---------- SUPPLIED INFORMATION

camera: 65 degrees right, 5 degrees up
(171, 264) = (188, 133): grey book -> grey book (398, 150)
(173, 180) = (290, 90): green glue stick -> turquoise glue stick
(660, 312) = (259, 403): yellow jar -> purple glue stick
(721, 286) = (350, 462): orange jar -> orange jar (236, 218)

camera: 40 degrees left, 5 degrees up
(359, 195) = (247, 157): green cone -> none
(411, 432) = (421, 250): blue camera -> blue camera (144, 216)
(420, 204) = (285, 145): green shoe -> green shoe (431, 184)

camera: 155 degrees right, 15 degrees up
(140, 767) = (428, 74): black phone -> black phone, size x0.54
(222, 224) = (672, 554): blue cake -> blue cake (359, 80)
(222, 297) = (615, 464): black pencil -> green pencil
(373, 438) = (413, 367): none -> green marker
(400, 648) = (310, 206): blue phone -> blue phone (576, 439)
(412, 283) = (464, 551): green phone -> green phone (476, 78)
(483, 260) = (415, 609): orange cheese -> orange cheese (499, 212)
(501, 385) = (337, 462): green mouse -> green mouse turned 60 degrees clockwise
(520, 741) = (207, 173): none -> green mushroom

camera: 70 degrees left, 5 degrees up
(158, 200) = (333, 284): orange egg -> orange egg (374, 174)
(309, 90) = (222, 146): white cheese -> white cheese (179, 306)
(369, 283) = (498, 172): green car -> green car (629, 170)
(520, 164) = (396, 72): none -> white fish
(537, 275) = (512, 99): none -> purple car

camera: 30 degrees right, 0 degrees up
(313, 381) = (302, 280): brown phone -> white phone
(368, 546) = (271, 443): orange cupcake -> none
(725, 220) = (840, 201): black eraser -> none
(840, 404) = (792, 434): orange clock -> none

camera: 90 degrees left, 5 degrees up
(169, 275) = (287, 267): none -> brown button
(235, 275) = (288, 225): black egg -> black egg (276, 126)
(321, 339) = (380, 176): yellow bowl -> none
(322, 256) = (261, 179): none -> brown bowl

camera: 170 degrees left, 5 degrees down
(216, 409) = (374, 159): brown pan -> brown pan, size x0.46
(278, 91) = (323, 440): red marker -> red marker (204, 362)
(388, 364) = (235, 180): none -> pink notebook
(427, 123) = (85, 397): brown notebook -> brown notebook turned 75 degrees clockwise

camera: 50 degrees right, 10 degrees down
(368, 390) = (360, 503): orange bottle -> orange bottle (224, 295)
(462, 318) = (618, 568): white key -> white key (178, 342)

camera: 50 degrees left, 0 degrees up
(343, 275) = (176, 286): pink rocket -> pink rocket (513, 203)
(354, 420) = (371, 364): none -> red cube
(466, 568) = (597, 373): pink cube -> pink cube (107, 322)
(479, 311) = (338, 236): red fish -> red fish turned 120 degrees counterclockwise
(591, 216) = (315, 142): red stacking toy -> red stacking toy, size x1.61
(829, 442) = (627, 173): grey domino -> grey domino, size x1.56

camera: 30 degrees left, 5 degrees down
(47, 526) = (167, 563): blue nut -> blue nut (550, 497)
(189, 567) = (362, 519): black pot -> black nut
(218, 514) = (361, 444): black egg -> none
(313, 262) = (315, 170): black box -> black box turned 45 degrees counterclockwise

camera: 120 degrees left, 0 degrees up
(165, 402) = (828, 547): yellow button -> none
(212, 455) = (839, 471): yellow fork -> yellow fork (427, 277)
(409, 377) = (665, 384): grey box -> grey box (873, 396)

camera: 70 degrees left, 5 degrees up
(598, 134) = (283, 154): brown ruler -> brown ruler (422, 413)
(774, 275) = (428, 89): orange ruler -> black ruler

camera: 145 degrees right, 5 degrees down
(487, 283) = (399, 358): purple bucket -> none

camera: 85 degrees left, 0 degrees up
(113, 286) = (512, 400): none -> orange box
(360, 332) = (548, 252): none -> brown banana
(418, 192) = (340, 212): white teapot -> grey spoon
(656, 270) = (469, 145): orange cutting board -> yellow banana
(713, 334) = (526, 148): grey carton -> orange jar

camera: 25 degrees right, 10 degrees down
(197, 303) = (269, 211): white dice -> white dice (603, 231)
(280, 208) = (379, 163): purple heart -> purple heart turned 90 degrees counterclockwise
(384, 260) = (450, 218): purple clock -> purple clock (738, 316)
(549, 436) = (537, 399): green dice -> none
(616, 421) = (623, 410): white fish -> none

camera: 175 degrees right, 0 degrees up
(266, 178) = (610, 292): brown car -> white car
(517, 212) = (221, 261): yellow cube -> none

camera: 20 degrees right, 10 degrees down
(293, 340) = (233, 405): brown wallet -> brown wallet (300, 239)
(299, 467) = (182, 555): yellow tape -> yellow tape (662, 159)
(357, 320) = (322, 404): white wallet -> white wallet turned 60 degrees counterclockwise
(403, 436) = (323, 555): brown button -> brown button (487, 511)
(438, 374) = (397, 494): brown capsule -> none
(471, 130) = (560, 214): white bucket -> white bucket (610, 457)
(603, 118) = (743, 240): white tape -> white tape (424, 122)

--------------------

* **EXERCISE DETAILS**:
Everything from the line with "(218, 514) = (361, 444): black egg -> none" through the line with "camera: 25 degrees right, 10 degrees down" should be written out exactly as it appears above, end lines included, and nothing outside that range.

* **WRITTEN RESPONSE**:
(218, 514) = (361, 444): black egg -> none
(313, 262) = (315, 170): black box -> black box turned 45 degrees counterclockwise

camera: 120 degrees left, 0 degrees up
(165, 402) = (828, 547): yellow button -> none
(212, 455) = (839, 471): yellow fork -> yellow fork (427, 277)
(409, 377) = (665, 384): grey box -> grey box (873, 396)

camera: 70 degrees left, 5 degrees up
(598, 134) = (283, 154): brown ruler -> brown ruler (422, 413)
(774, 275) = (428, 89): orange ruler -> black ruler

camera: 145 degrees right, 5 degrees down
(487, 283) = (399, 358): purple bucket -> none

camera: 85 degrees left, 0 degrees up
(113, 286) = (512, 400): none -> orange box
(360, 332) = (548, 252): none -> brown banana
(418, 192) = (340, 212): white teapot -> grey spoon
(656, 270) = (469, 145): orange cutting board -> yellow banana
(713, 334) = (526, 148): grey carton -> orange jar

camera: 25 degrees right, 10 degrees down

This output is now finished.